Work instruction - Go through the records and restate them word for word, omitting images.

** Input follows **

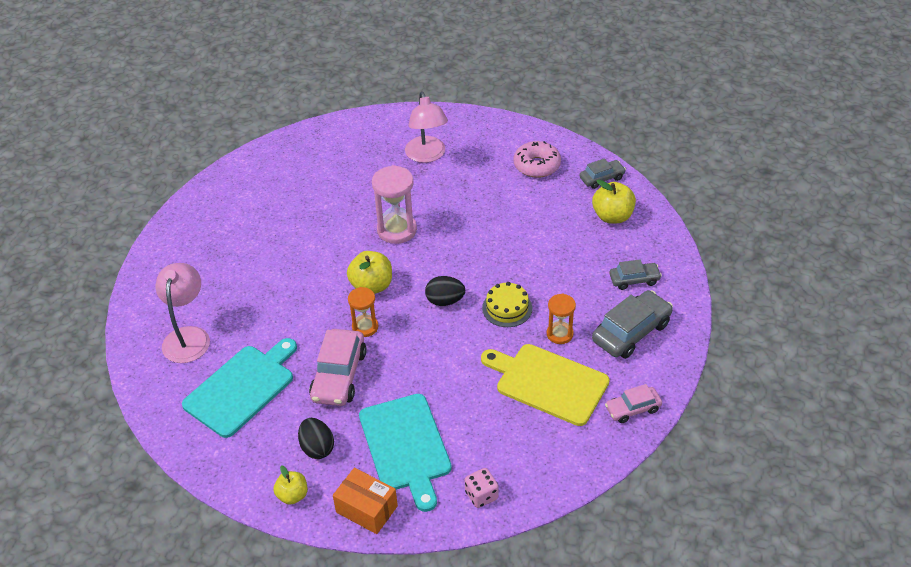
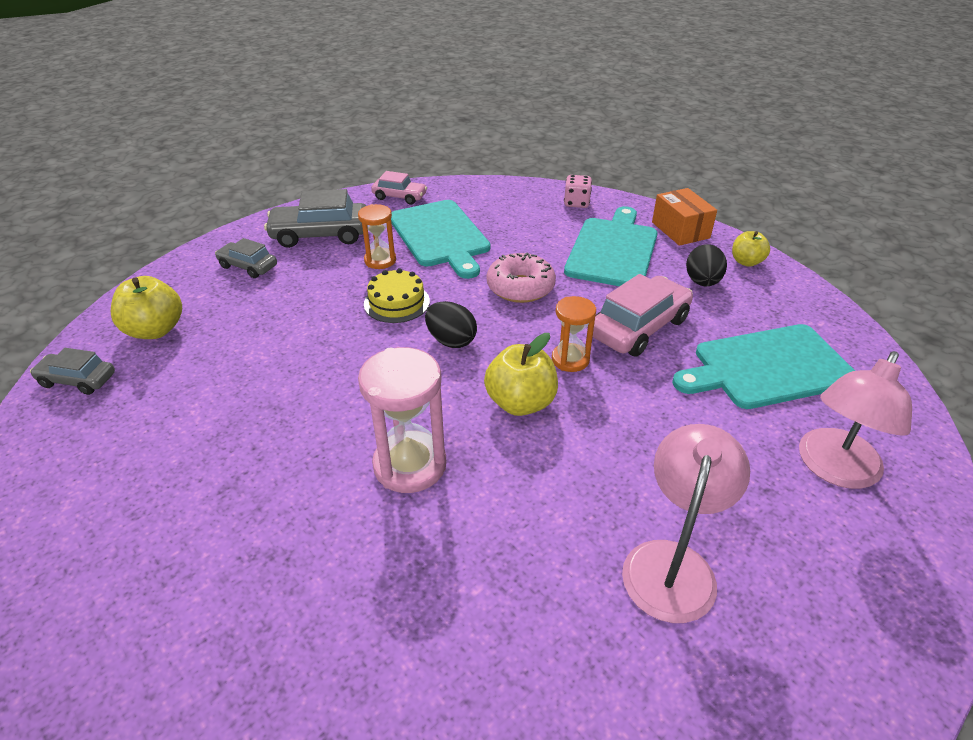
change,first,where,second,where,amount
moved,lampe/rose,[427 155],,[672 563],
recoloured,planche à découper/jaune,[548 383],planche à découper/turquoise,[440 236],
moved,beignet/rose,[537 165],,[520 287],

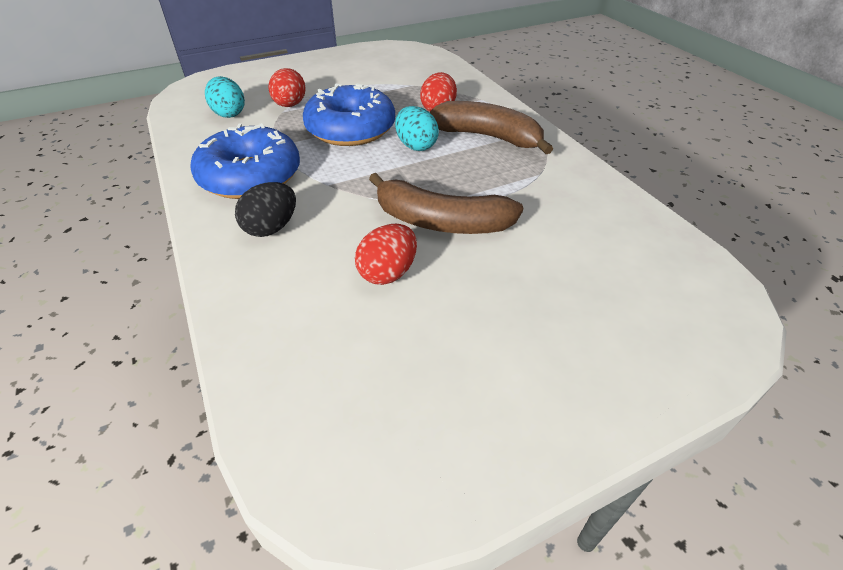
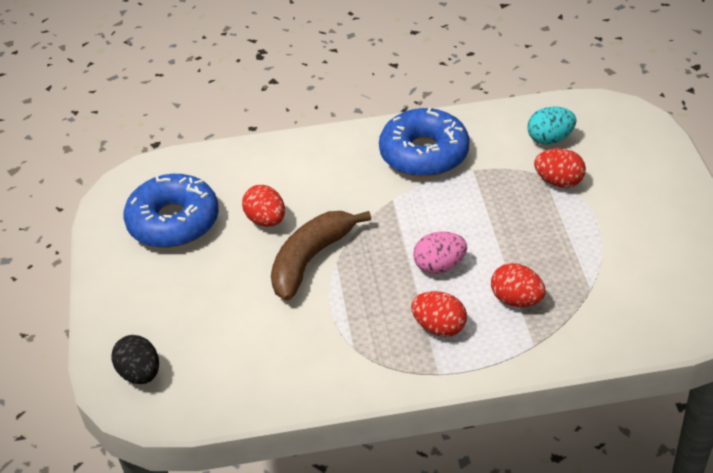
change,first,where,second,where,amount
moved,œuf/noir,[271 228],,[140 373],
moved,beignet/bleu,[351 129],,[173 222],
recoloured,œuf/turquoise,[416 146],œuf/rose,[439 266],
replaced,banane/marron,[487 137],œuf/rouge,[439 327],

** End of Input **

Answer to the problem -
change,first,where,second,where,amount
moved,lampe/rose,[427 155],,[672 563],
recoloured,planche à découper/jaune,[548 383],planche à découper/turquoise,[440 236],
moved,beignet/rose,[537 165],,[520 287],

change,first,where,second,where,amount
moved,œuf/noir,[271 228],,[140 373],
moved,beignet/bleu,[351 129],,[173 222],
recoloured,œuf/turquoise,[416 146],œuf/rose,[439 266],
replaced,banane/marron,[487 137],œuf/rouge,[439 327],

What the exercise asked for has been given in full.